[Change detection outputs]

┄┄┄┄┄┄┄┄┄┄

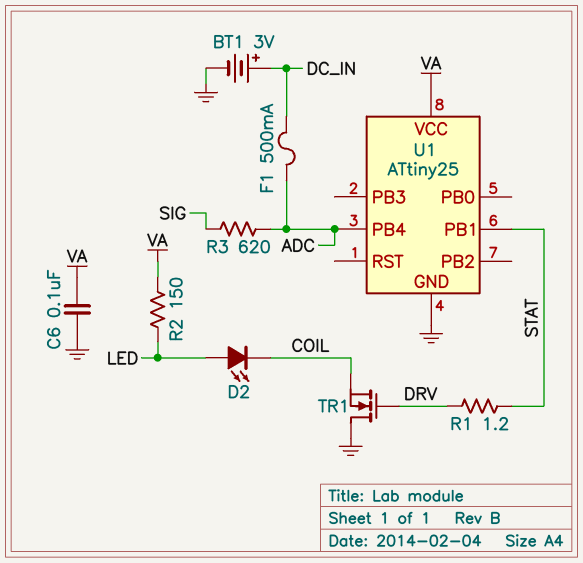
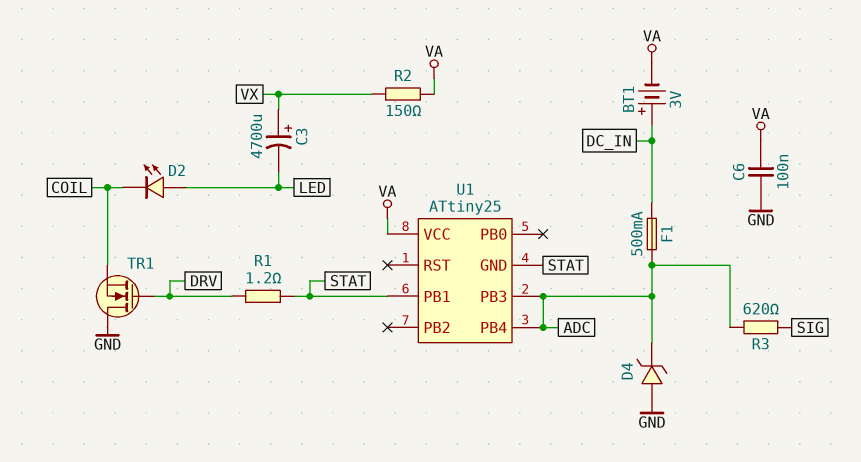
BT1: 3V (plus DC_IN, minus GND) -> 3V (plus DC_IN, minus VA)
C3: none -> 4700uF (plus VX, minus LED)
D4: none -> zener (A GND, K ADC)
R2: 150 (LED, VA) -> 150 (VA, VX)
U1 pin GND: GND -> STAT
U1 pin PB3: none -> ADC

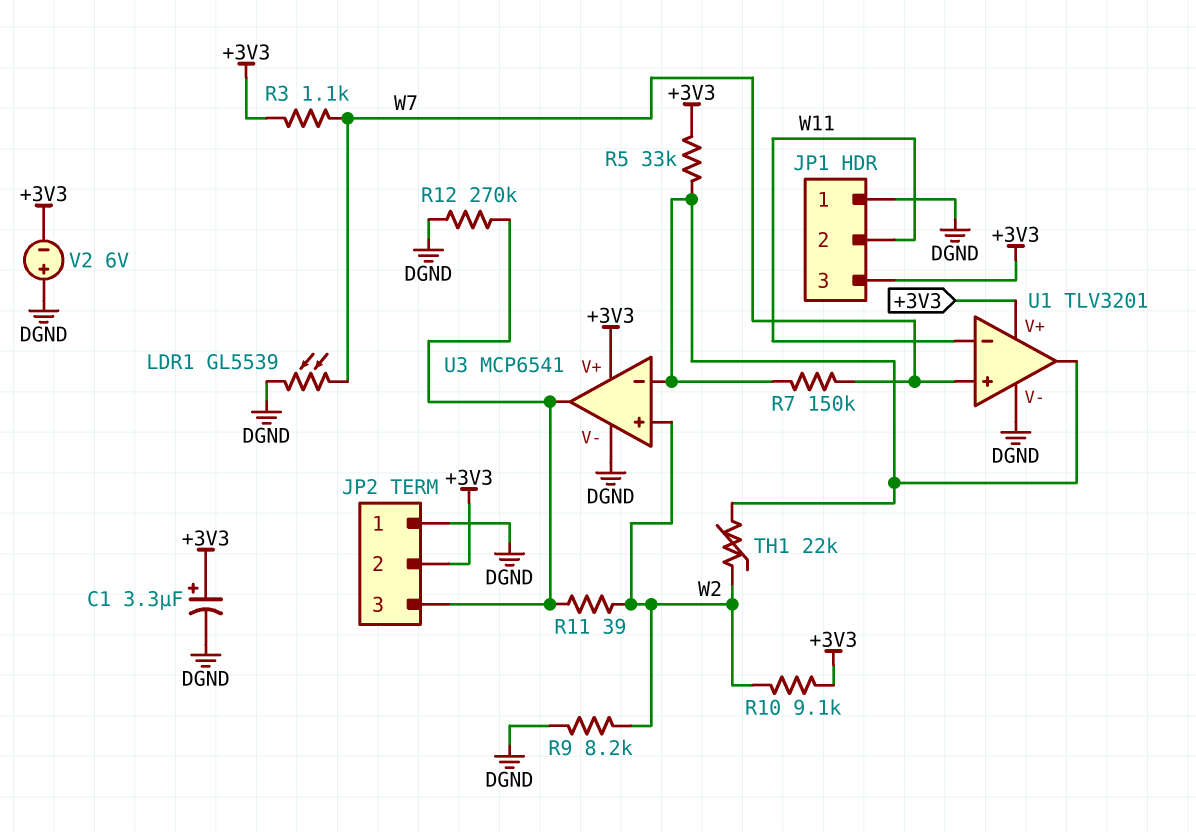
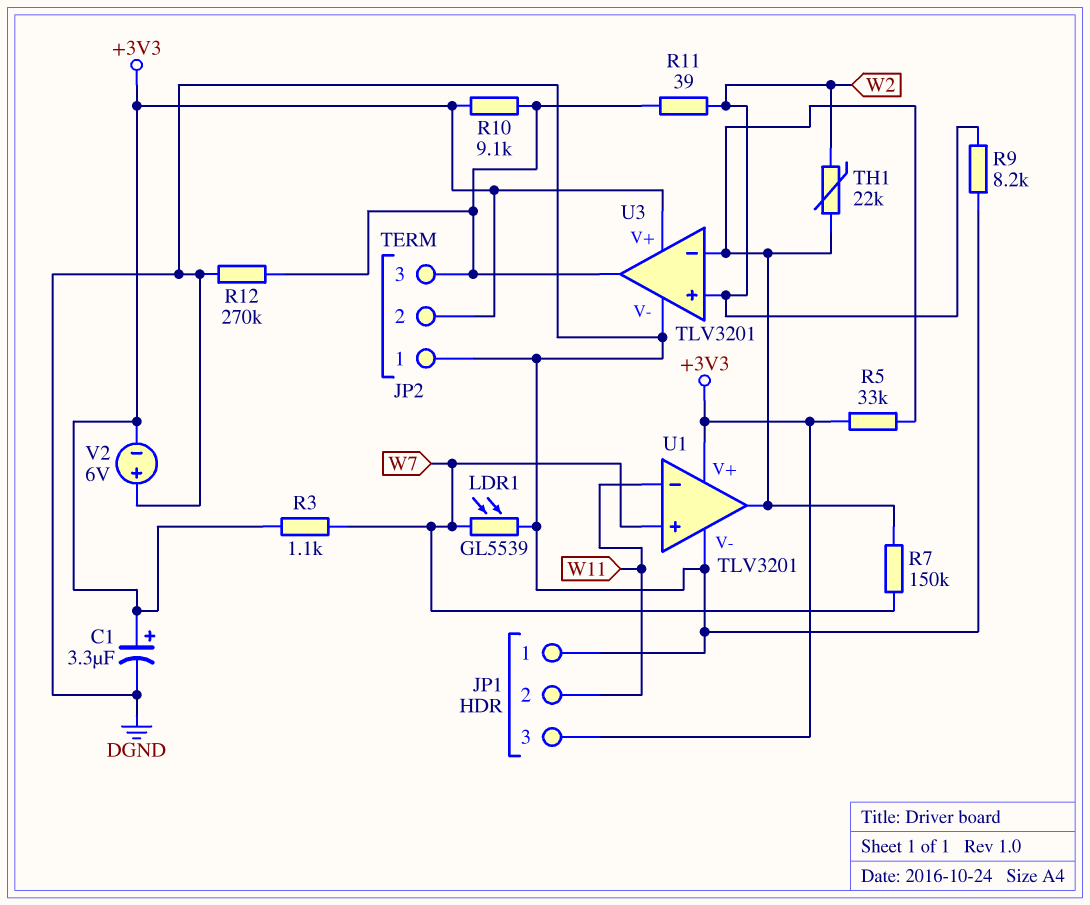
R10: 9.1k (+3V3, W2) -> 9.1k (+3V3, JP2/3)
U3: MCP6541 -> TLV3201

┄┄┄┄┄┄┄┄┄┄

TASK BRIEF: When copying the data above, repeat every word exactly and drop the pictures.

WRITTEN REPLY:
BT1: 3V (plus DC_IN, minus GND) -> 3V (plus DC_IN, minus VA)
C3: none -> 4700uF (plus VX, minus LED)
D4: none -> zener (A GND, K ADC)
R2: 150 (LED, VA) -> 150 (VA, VX)
U1 pin GND: GND -> STAT
U1 pin PB3: none -> ADC

R10: 9.1k (+3V3, W2) -> 9.1k (+3V3, JP2/3)
U3: MCP6541 -> TLV3201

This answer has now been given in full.